> [DIRECTIONS]: Look through the entries for the string "purple", and copy each line that holds it.

> [DATASET EXCERPTS]:
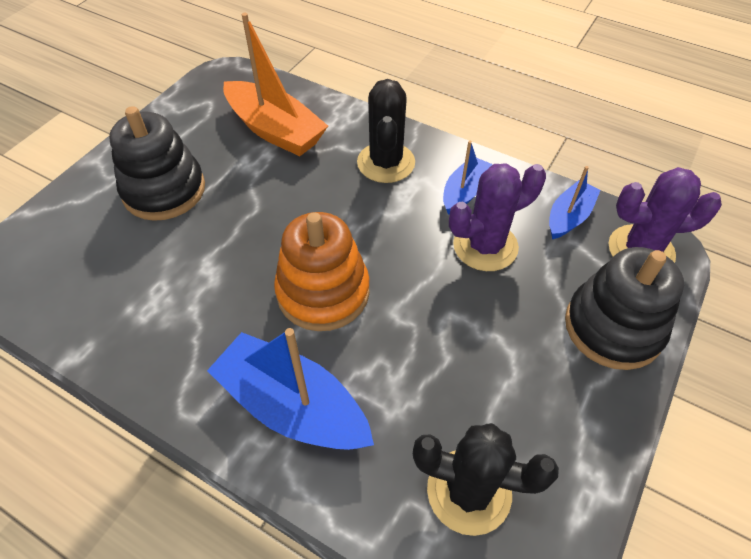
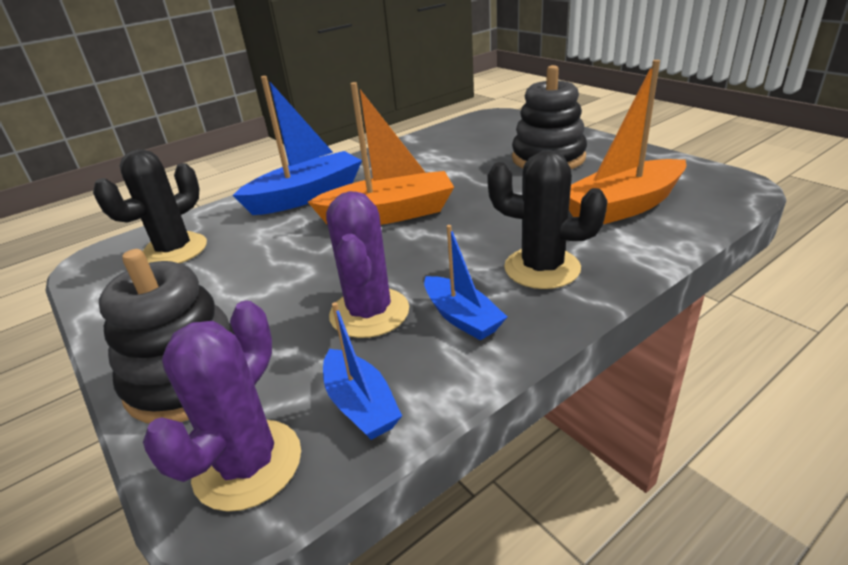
camera: 115 degrees right, 20 degrees down
(323, 292) = (389, 214): orange stacking toy -> orange boat

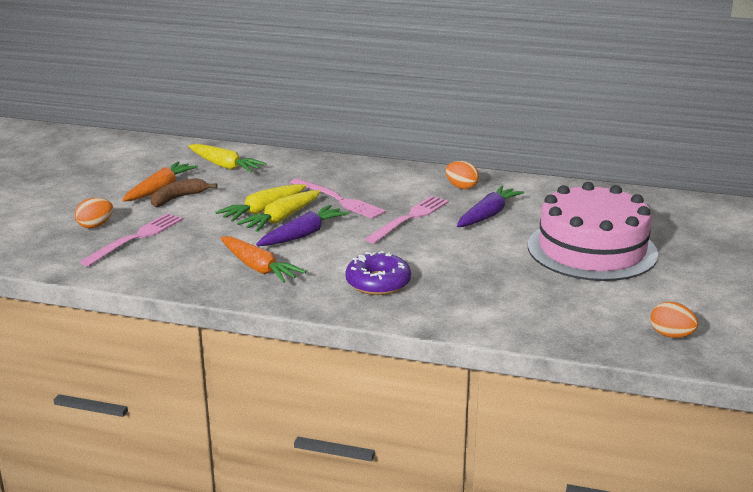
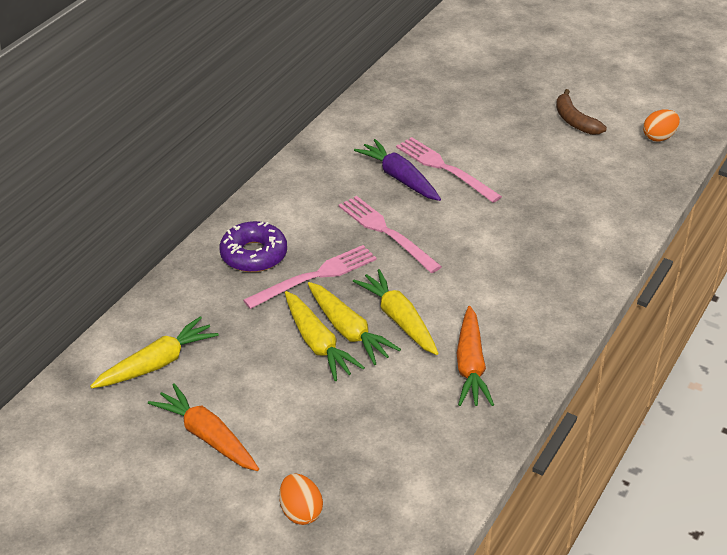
camera: 75 degrees left, 15 degrees up
(136, 238) = (355, 470): pink fork -> pink fork (444, 168)
(178, 198) = (246, 419): brown banana -> brown banana (574, 121)
(258, 268) = (471, 366): orange carrot -> orange carrot turned 120 degrees clockwise
(303, 235) = (399, 319): purple carrot -> yellow carrot
(378, 283) = (528, 282): purple donut -> purple donut (254, 255)
(461, 187) = (321, 180): orange egg -> none
(592, 249) = (497, 135): pink cake -> none

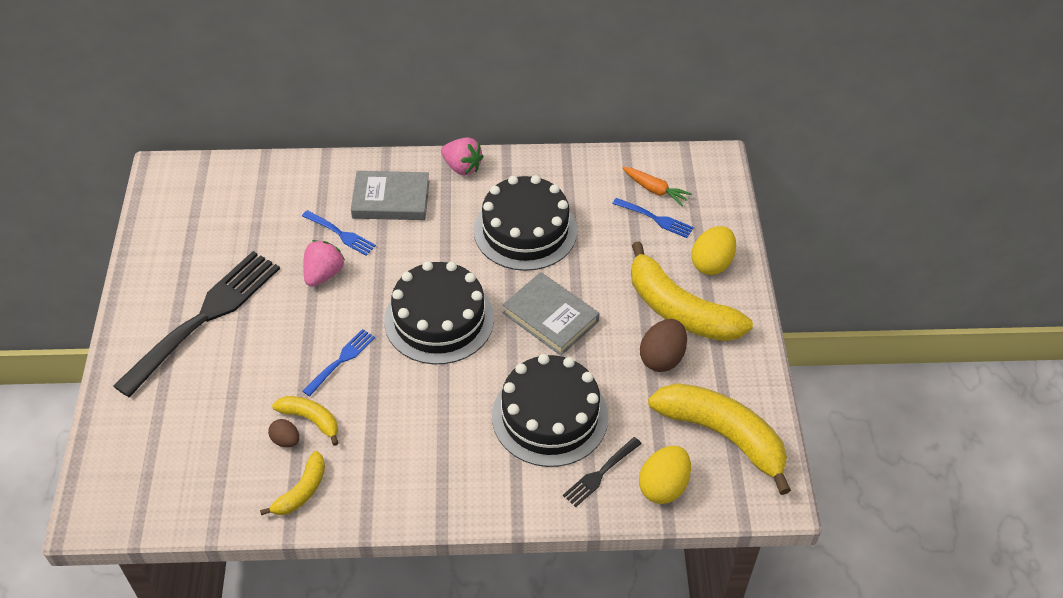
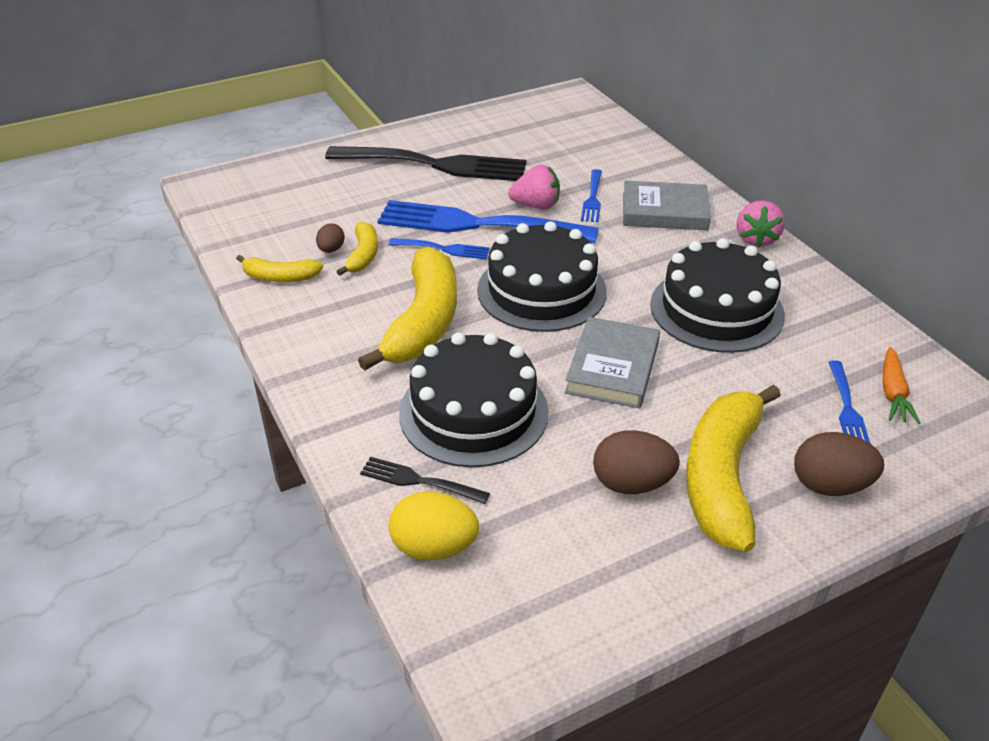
camera: 65 degrees right, 10 degrees down
(323, 323) = (479, 224): none -> blue fork
(391, 200) = (664, 211): grey book -> grey book turned 60 degrees counterclockwise
(711, 263) = (830, 485): yellow egg -> brown egg
(723, 436) = (552, 586): yellow banana -> yellow banana (423, 322)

> [REPLY]:
(303, 235) = (399, 319): purple carrot -> yellow carrot
(378, 283) = (528, 282): purple donut -> purple donut (254, 255)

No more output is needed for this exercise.